=== Section Start ===
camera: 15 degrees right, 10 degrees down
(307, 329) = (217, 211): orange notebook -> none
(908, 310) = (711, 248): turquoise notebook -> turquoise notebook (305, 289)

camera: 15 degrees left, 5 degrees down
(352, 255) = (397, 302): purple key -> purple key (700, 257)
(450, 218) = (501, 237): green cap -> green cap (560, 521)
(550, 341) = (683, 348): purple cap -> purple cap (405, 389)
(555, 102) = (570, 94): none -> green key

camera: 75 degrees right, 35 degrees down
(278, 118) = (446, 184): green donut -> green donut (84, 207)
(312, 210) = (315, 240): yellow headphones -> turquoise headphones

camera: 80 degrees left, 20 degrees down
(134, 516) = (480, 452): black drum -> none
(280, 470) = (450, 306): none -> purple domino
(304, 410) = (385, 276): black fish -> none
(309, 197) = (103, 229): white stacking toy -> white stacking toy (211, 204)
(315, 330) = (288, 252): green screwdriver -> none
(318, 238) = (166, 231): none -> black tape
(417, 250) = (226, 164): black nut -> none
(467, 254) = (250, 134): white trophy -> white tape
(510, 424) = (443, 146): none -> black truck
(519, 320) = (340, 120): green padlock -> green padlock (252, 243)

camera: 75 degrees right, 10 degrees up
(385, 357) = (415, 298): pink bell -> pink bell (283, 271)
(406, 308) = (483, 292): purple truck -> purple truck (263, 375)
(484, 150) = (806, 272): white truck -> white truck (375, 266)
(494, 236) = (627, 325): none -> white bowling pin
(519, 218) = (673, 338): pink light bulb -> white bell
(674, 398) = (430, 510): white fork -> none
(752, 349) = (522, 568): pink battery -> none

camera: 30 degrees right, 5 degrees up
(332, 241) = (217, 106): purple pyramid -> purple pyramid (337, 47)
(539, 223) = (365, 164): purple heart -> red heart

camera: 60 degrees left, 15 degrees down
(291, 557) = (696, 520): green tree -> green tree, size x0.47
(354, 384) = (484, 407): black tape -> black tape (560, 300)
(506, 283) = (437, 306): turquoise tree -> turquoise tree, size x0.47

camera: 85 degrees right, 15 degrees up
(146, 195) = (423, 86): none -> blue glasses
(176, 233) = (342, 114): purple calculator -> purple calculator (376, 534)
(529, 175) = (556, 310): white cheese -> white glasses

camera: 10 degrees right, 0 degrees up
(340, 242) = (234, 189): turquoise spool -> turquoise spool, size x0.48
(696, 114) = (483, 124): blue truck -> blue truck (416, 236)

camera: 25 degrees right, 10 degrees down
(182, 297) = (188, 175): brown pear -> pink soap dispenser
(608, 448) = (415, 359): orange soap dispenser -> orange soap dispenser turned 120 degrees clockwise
=== Section End ===
__Work request__.
From the material above, set down exactly the lines between the line holding "(550, 341) = (683, 348): purple" and the line holding "(519, 218) = (673, 338): pink", inclusive. Include nothing else.

__Answer to this exercise__.
(550, 341) = (683, 348): purple cap -> purple cap (405, 389)
(555, 102) = (570, 94): none -> green key

camera: 75 degrees right, 35 degrees down
(278, 118) = (446, 184): green donut -> green donut (84, 207)
(312, 210) = (315, 240): yellow headphones -> turquoise headphones

camera: 80 degrees left, 20 degrees down
(134, 516) = (480, 452): black drum -> none
(280, 470) = (450, 306): none -> purple domino
(304, 410) = (385, 276): black fish -> none
(309, 197) = (103, 229): white stacking toy -> white stacking toy (211, 204)
(315, 330) = (288, 252): green screwdriver -> none
(318, 238) = (166, 231): none -> black tape
(417, 250) = (226, 164): black nut -> none
(467, 254) = (250, 134): white trophy -> white tape
(510, 424) = (443, 146): none -> black truck
(519, 320) = (340, 120): green padlock -> green padlock (252, 243)

camera: 75 degrees right, 10 degrees up
(385, 357) = (415, 298): pink bell -> pink bell (283, 271)
(406, 308) = (483, 292): purple truck -> purple truck (263, 375)
(484, 150) = (806, 272): white truck -> white truck (375, 266)
(494, 236) = (627, 325): none -> white bowling pin
(519, 218) = (673, 338): pink light bulb -> white bell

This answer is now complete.